**REQUIRED ACTION:** Reply with only a number, the count of lines in the listing that include the word "orange".

+++

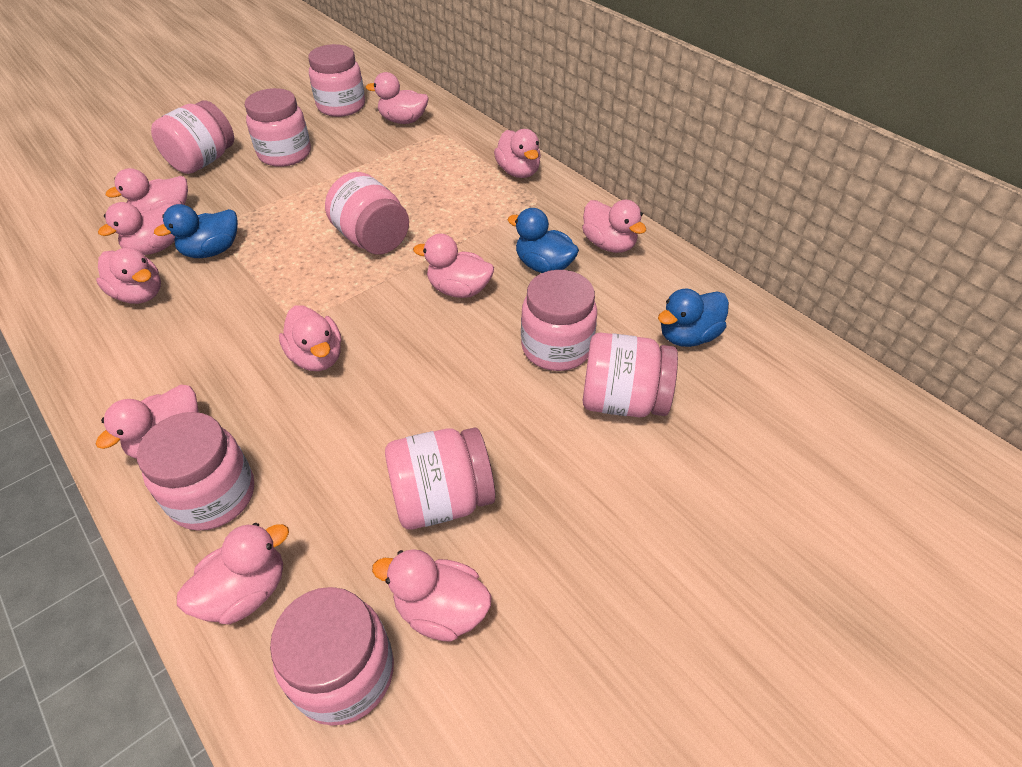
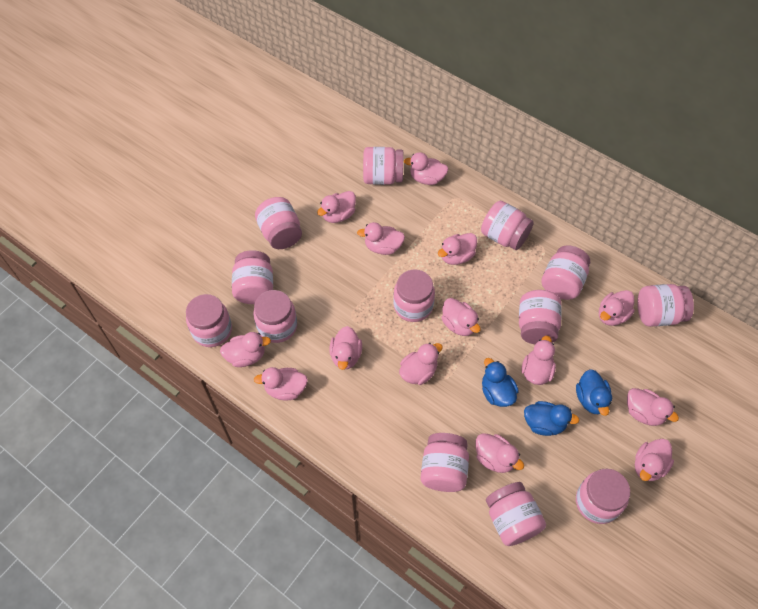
pink duck: 11 -> 14
pink jar: 9 -> 13

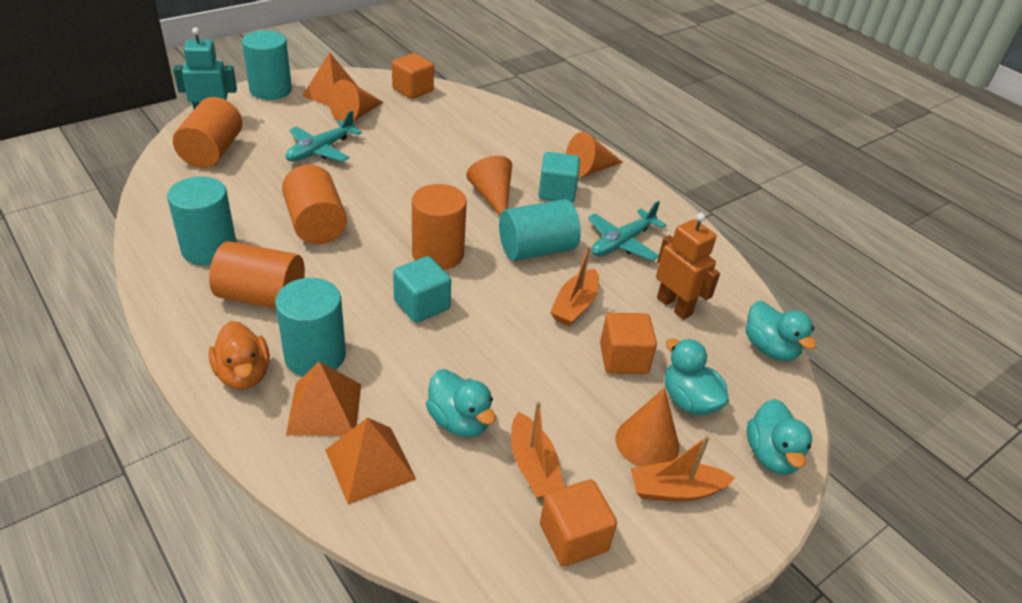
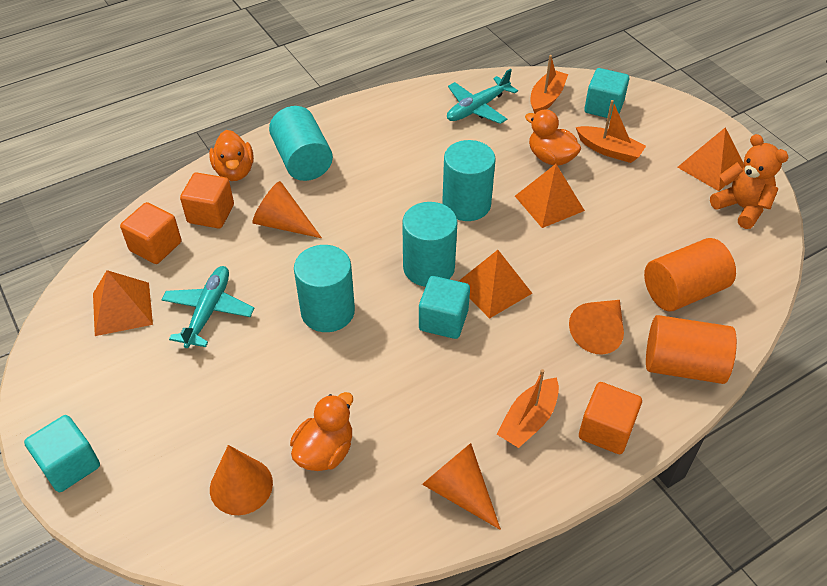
orange cylinder: 4 -> 2
orange duck: 1 -> 3
orange pyramid: 3 -> 4
orange robot: 1 -> 0
orange teddy bear: 0 -> 1
turquoise cube: 2 -> 3
turquoise duck: 4 -> 0
turquoise robot: 1 -> 0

+++

**TASK RESULT:** 5